- [Exercise goal] The required output is the lines below from the line containing "J1 pin 1: 5V -> GND" to the line containing "U1 pin PB2: DIO -> EXP", inclusive, retyped exactly. No other lines belong in it.

- [Excerpted data]
○ ○ ○

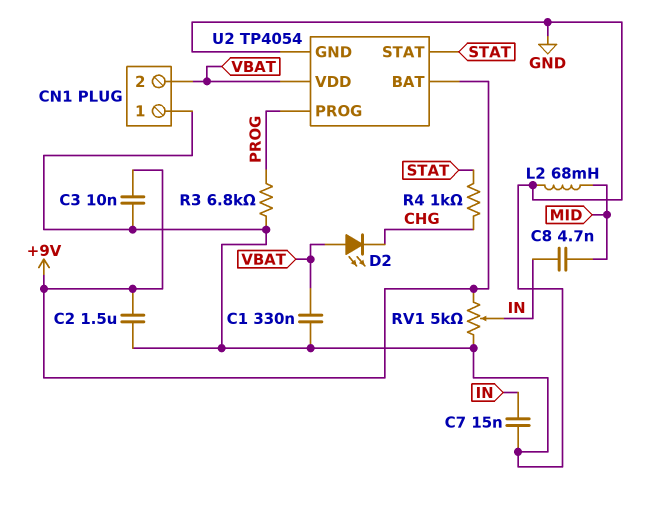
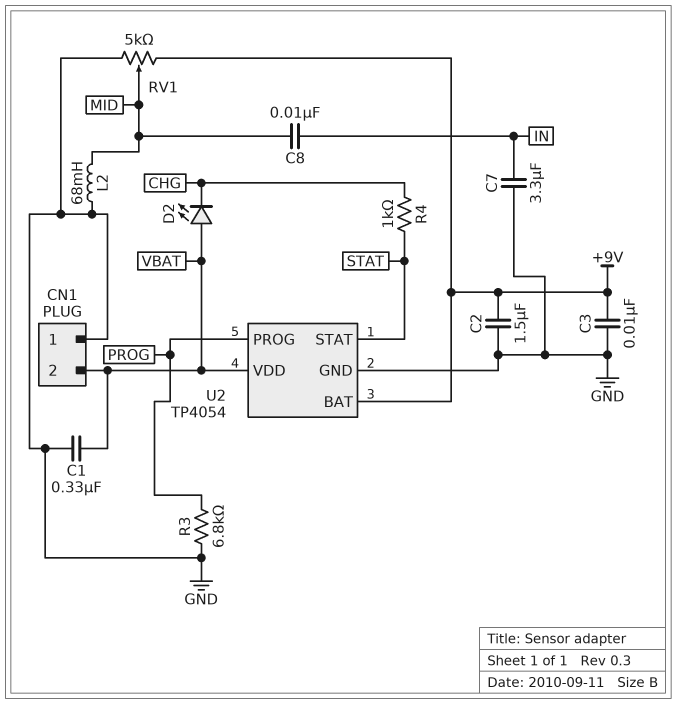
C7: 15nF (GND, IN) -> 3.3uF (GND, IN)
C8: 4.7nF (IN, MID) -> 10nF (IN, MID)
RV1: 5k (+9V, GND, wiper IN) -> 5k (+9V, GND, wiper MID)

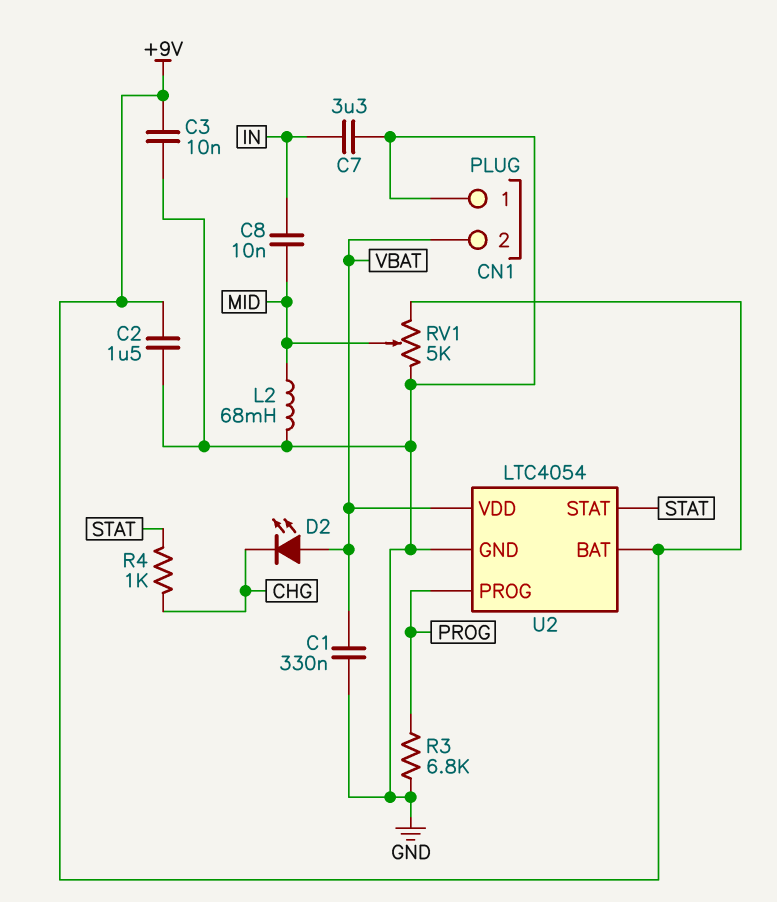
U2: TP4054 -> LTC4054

○ ○ ○

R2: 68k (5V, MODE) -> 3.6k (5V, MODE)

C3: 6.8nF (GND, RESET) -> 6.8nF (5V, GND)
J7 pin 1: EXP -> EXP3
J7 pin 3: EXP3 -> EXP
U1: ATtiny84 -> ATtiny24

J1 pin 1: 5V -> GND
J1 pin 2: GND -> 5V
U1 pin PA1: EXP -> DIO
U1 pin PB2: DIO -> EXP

○ ○ ○

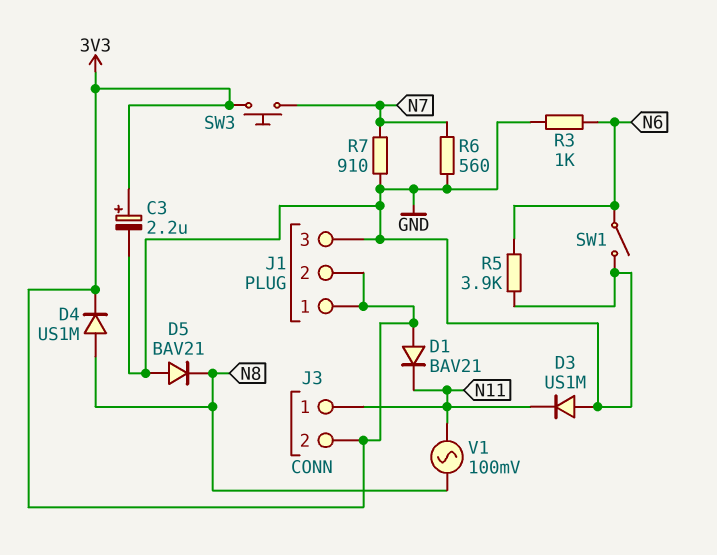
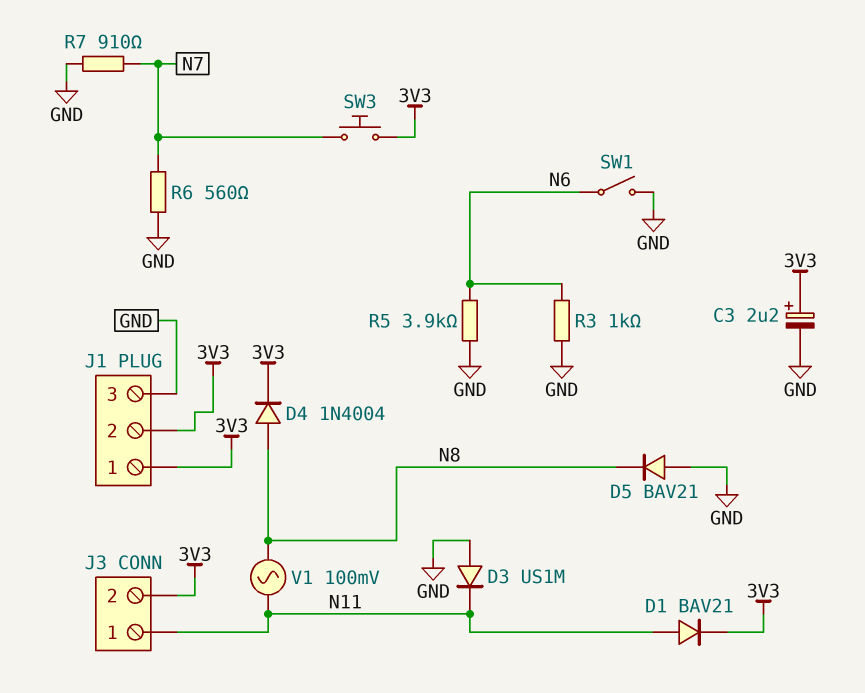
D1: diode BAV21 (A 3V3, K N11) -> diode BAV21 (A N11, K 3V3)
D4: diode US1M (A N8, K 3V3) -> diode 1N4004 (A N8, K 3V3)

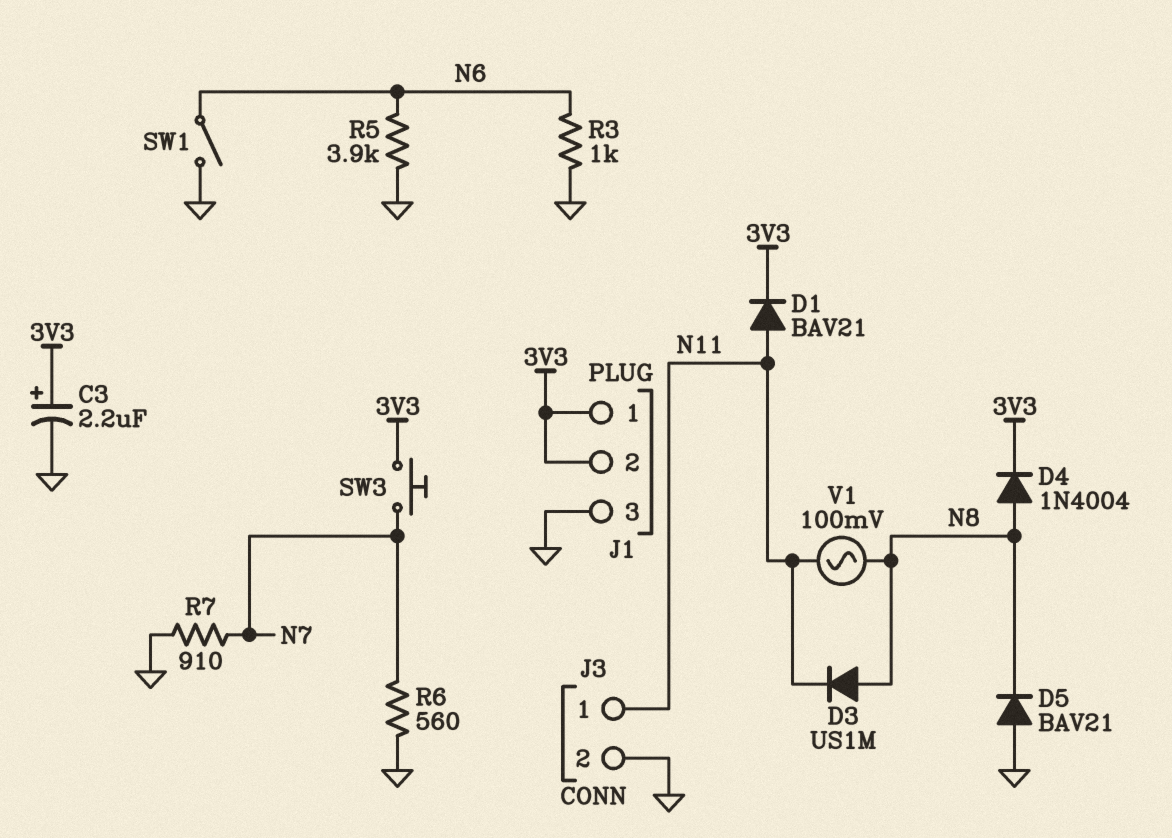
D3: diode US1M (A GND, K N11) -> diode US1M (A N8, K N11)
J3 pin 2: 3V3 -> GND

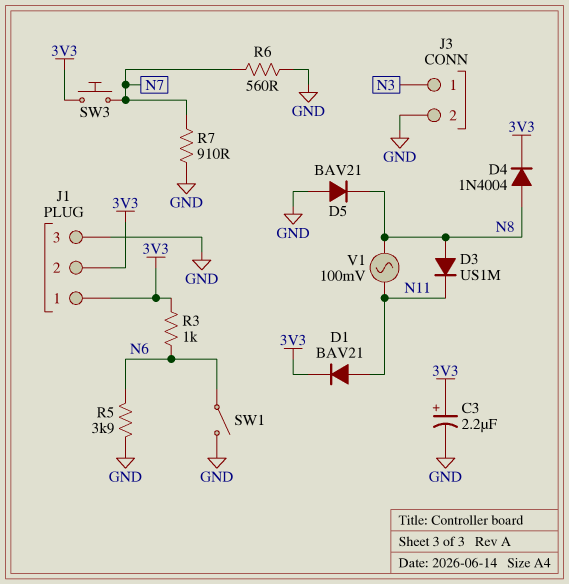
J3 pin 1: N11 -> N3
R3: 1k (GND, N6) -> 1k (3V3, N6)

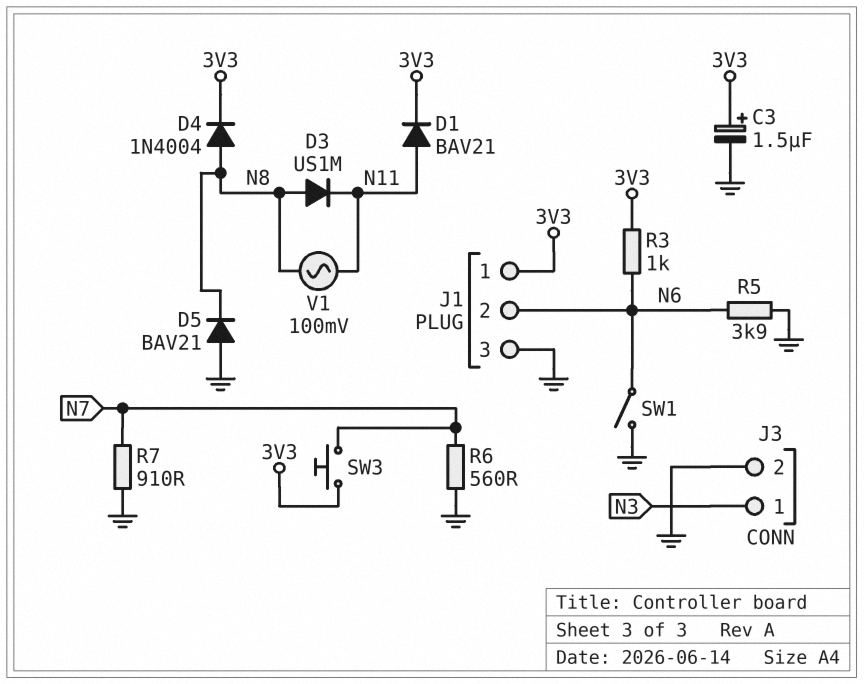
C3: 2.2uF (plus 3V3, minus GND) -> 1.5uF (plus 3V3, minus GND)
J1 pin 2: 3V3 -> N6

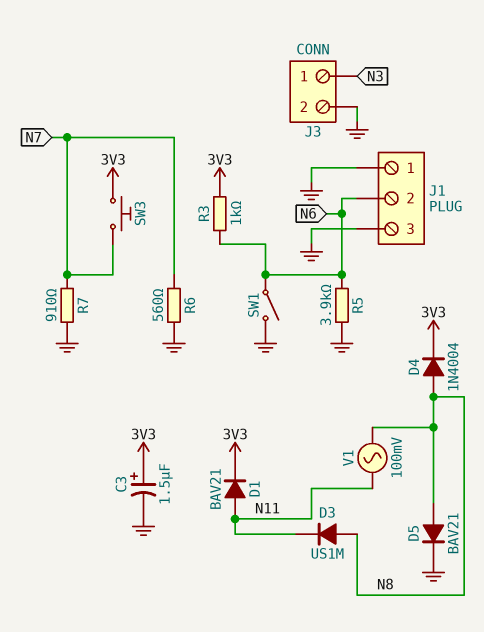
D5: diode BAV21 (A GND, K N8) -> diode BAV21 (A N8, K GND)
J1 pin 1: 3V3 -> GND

○ ○ ○

- [Solved problem]
J1 pin 1: 5V -> GND
J1 pin 2: GND -> 5V
U1 pin PA1: EXP -> DIO
U1 pin PB2: DIO -> EXP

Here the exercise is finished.